(RECORDS TO USE Opens)

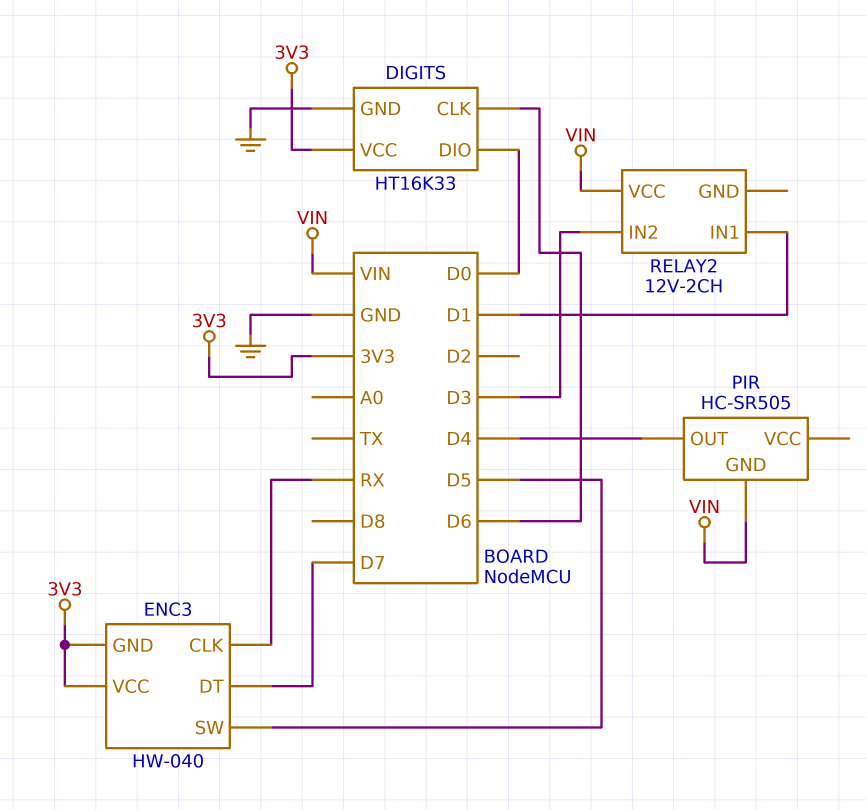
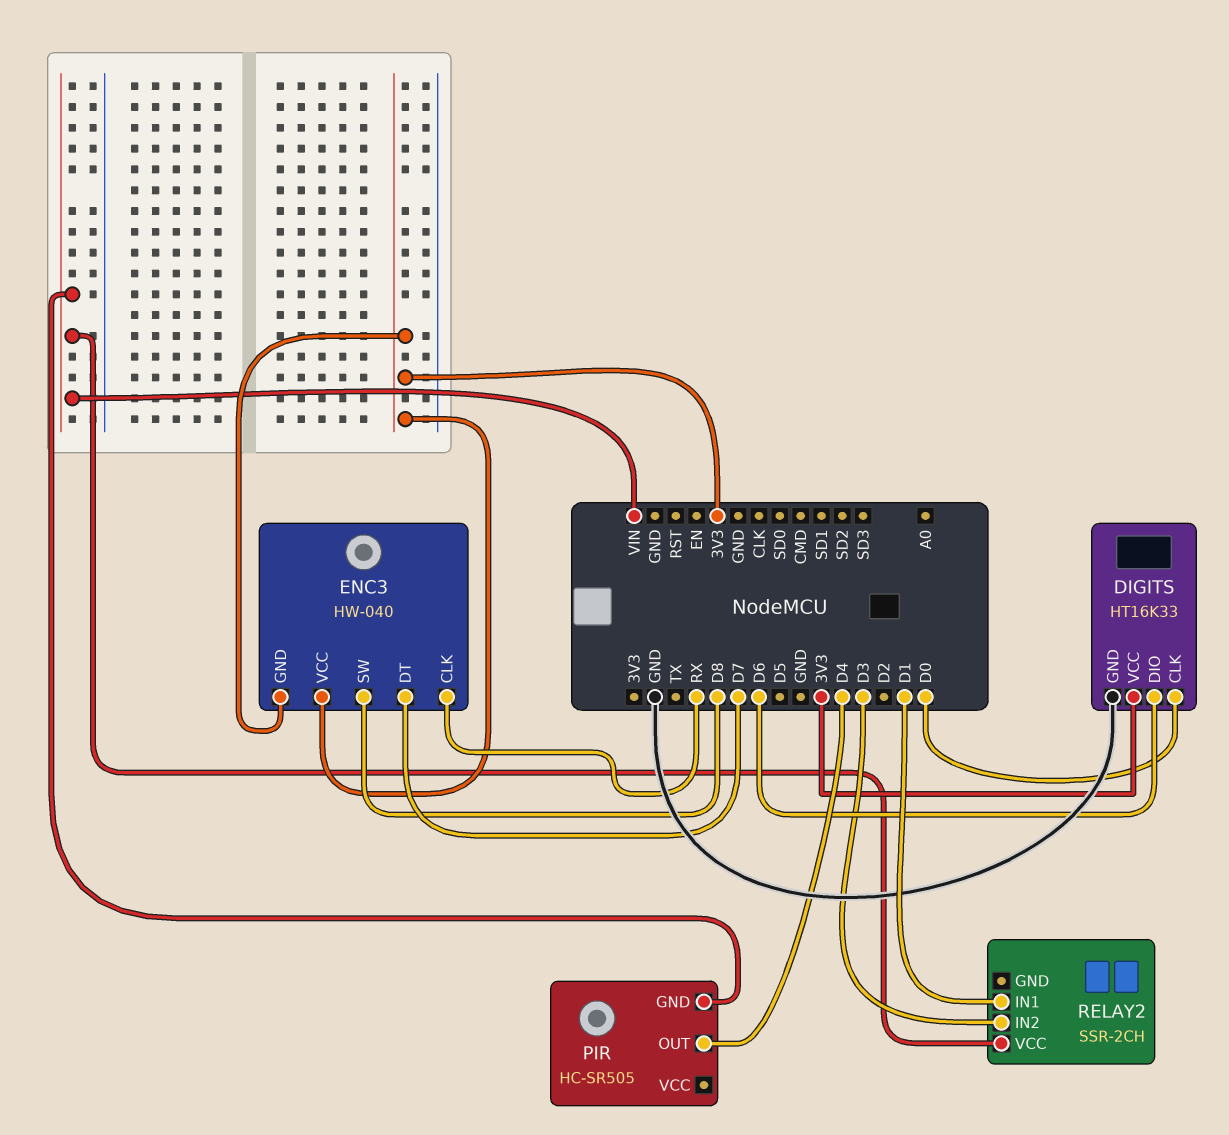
DIGITS pin CLK: D6 -> D0
DIGITS pin DIO: D0 -> D6
ENC3 pin SW: D5 -> D8
RELAY2: 12V-2CH -> SSR-2CH

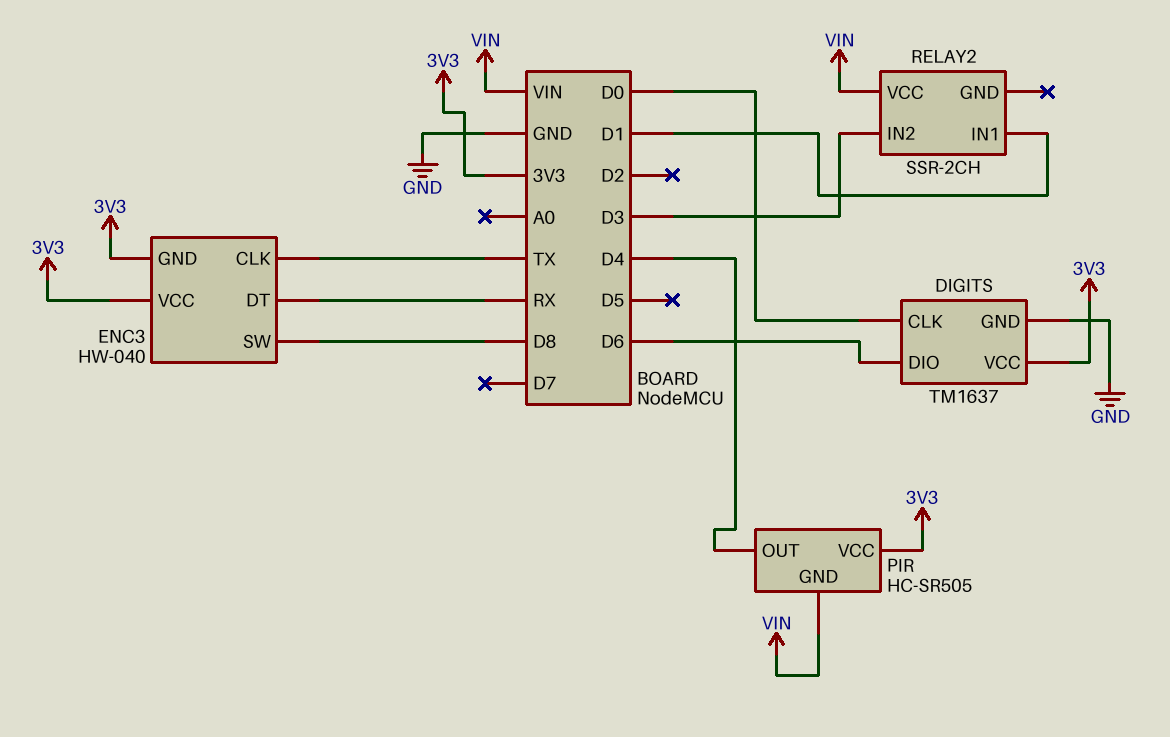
DIGITS: HT16K33 -> TM1637
ENC3 pin CLK: RX -> TX
ENC3 pin DT: D7 -> RX
PIR pin VCC: none -> 3V3

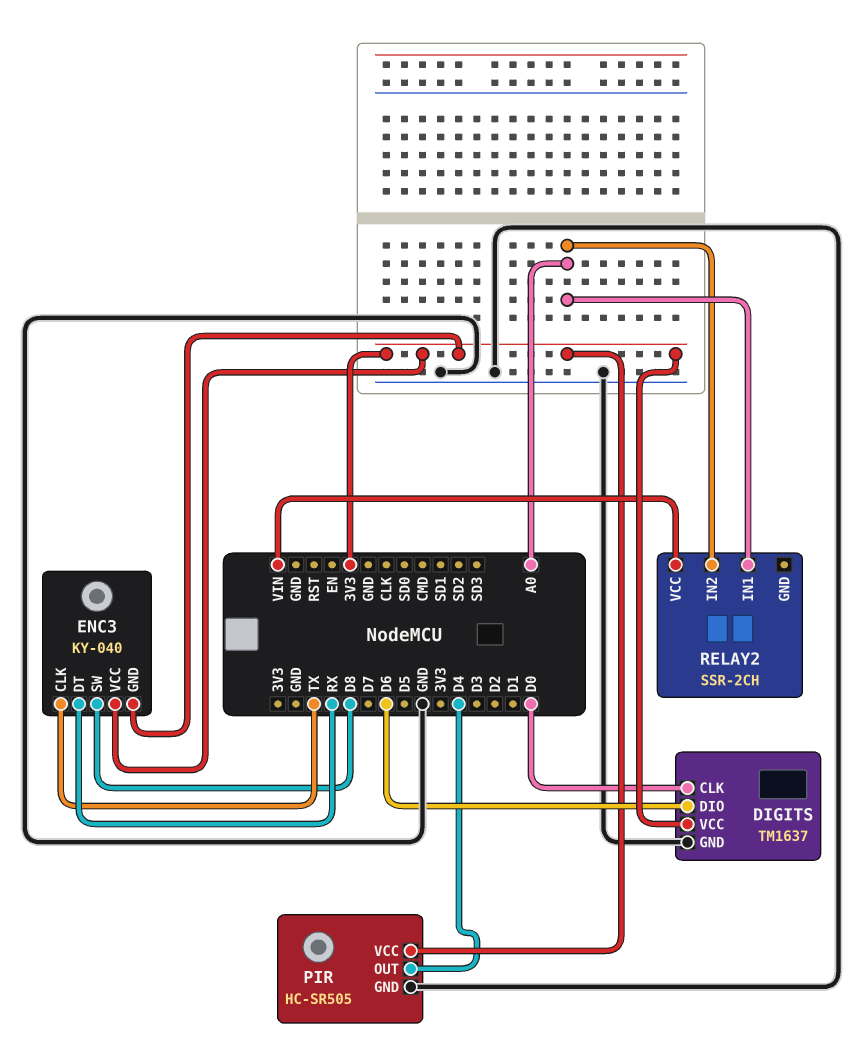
ENC3: HW-040 -> KY-040
PIR pin GND: VIN -> GND
RELAY2 pin IN1: D1 -> A0
RELAY2 pin IN2: D3 -> A0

(RECORDS TO USE Closes)

- YOUR OBJECTIVE
A count is needed of the lines in this data that contain "DIGITS"; give the number and no other text.

- PROBLEM SOLUTION
3